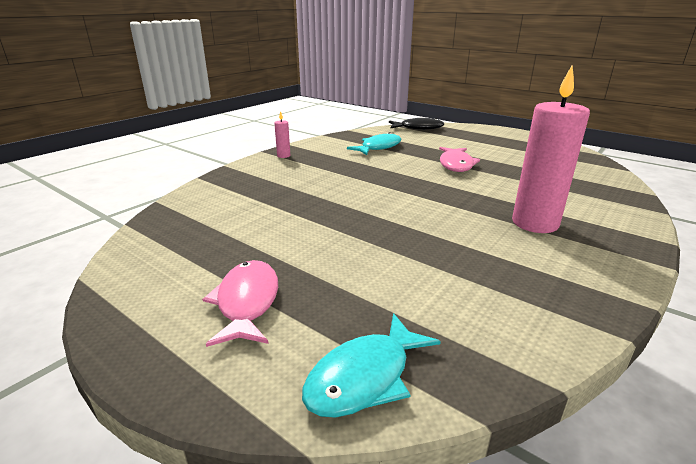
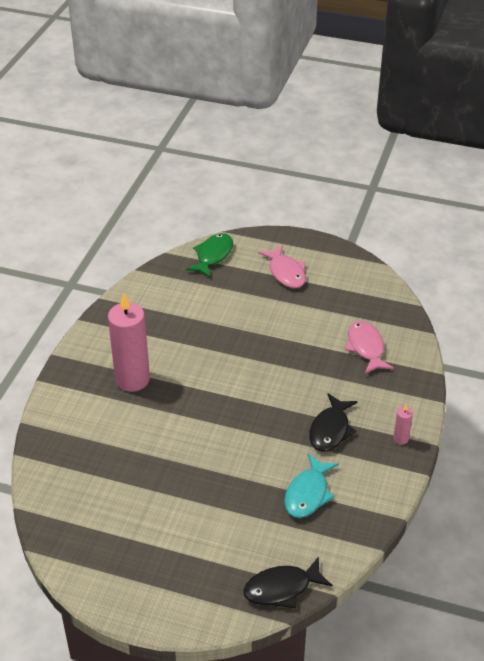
camera: 160 degrees right, 15 degrees up
(335, 166) = (330, 430): none -> black fish
(364, 377) = (213, 255): turquoise fish -> green fish
(456, 165) = (206, 469): pink fish -> pink fish (366, 348)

## ASSIGNMENT:
As you output the material, omit the pictures but alter nothing else.

## FINISHED EXERCISE:
camera: 160 degrees right, 15 degrees up
(335, 166) = (330, 430): none -> black fish
(364, 377) = (213, 255): turquoise fish -> green fish
(456, 165) = (206, 469): pink fish -> pink fish (366, 348)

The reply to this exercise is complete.